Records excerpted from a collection

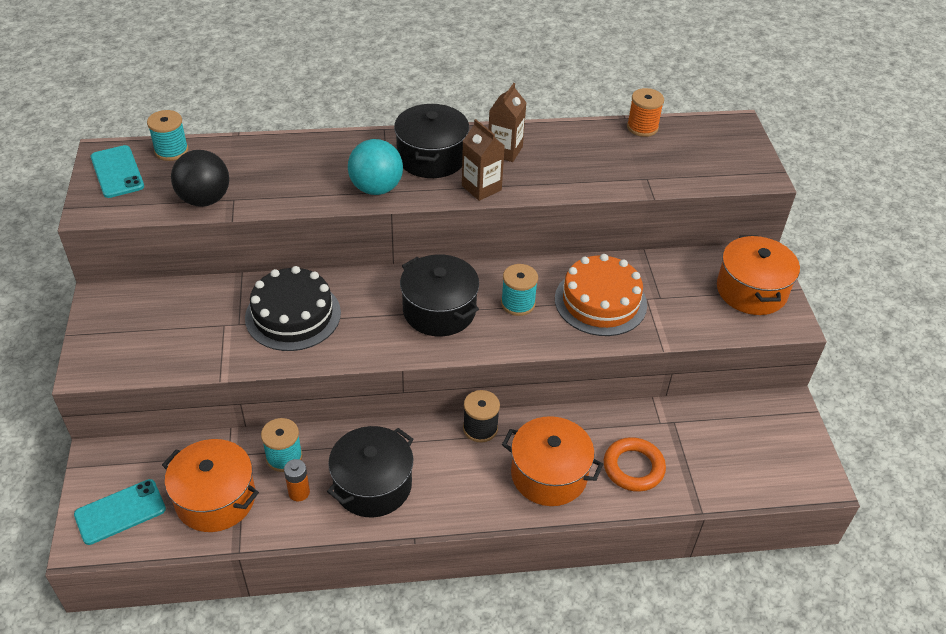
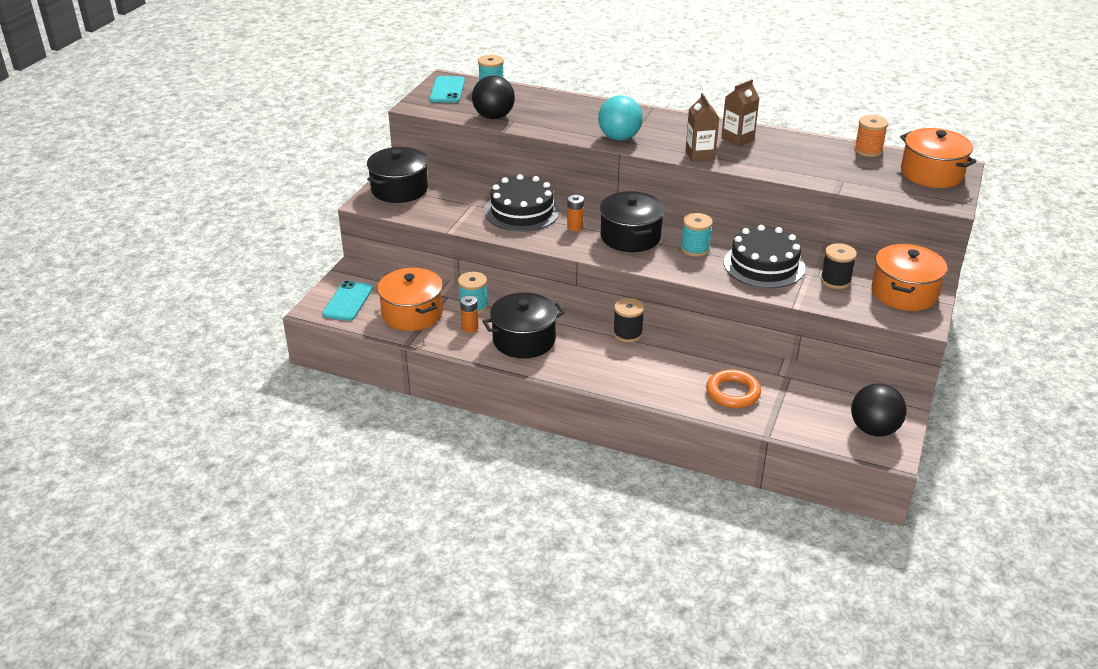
camera: 30 degrees right, 10 degrees down
(120, 512) = (348, 301): turquoise phone -> turquoise phone turned 75 degrees counterclockwise
(369, 318) = (575, 227): none -> orange battery
(431, 157) = (676, 130): black pot -> black pot (399, 189)
(549, 474) = (660, 375): orange pot -> orange pot (931, 174)
(600, 301) = (764, 265): orange cake -> black cake
(680, 297) = (835, 280): none -> black spool
(788, 458) = (874, 429): none -> black ball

> [THE PROBLEM] Could you state the number of lines above in which the word "none" appears? Give that number by itself.

> [YOUR SOLUTION] 3